→ **EXERCISE BRIEF**
As the answer, set down the lines below from the one containing "orange brick D1:D3" through the one containing "brown plate G8:G9", exactly and inclusively, and no others.

[EXERCISE DATA]

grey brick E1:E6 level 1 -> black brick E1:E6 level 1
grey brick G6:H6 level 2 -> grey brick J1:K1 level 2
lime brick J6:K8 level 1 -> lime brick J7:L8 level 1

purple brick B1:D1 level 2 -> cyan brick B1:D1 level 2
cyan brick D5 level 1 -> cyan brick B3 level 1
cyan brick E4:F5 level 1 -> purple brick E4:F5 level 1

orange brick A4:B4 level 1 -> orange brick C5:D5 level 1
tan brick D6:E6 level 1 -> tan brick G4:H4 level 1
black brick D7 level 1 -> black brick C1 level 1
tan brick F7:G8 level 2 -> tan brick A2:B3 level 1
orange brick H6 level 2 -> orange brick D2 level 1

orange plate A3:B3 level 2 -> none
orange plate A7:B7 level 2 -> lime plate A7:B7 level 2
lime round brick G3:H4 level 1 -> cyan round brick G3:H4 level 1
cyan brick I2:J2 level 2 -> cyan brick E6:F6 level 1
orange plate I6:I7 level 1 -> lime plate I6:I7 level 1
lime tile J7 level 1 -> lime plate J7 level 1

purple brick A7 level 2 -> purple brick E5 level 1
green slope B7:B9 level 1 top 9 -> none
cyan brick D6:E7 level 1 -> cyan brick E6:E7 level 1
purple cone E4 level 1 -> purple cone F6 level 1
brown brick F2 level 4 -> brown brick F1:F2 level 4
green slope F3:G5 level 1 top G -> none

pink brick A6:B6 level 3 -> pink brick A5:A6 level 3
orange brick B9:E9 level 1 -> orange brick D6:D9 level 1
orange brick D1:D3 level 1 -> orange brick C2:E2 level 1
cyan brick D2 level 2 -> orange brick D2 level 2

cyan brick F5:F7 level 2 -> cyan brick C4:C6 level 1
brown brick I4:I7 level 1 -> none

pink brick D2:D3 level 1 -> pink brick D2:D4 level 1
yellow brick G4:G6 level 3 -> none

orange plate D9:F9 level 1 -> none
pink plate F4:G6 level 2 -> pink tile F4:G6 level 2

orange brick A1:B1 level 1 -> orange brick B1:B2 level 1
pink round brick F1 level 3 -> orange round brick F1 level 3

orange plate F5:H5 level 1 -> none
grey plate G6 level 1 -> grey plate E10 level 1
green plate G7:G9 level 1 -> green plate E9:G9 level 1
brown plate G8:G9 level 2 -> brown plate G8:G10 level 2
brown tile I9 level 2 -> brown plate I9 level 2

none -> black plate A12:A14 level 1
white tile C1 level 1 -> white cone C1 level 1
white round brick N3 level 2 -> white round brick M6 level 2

[/EXERCISE DATA]

→ **WRITTEN SOLUTION**
orange brick D1:D3 level 1 -> orange brick C2:E2 level 1
cyan brick D2 level 2 -> orange brick D2 level 2

cyan brick F5:F7 level 2 -> cyan brick C4:C6 level 1
brown brick I4:I7 level 1 -> none

pink brick D2:D3 level 1 -> pink brick D2:D4 level 1
yellow brick G4:G6 level 3 -> none

orange plate D9:F9 level 1 -> none
pink plate F4:G6 level 2 -> pink tile F4:G6 level 2

orange brick A1:B1 level 1 -> orange brick B1:B2 level 1
pink round brick F1 level 3 -> orange round brick F1 level 3

orange plate F5:H5 level 1 -> none
grey plate G6 level 1 -> grey plate E10 level 1
green plate G7:G9 level 1 -> green plate E9:G9 level 1
brown plate G8:G9 level 2 -> brown plate G8:G10 level 2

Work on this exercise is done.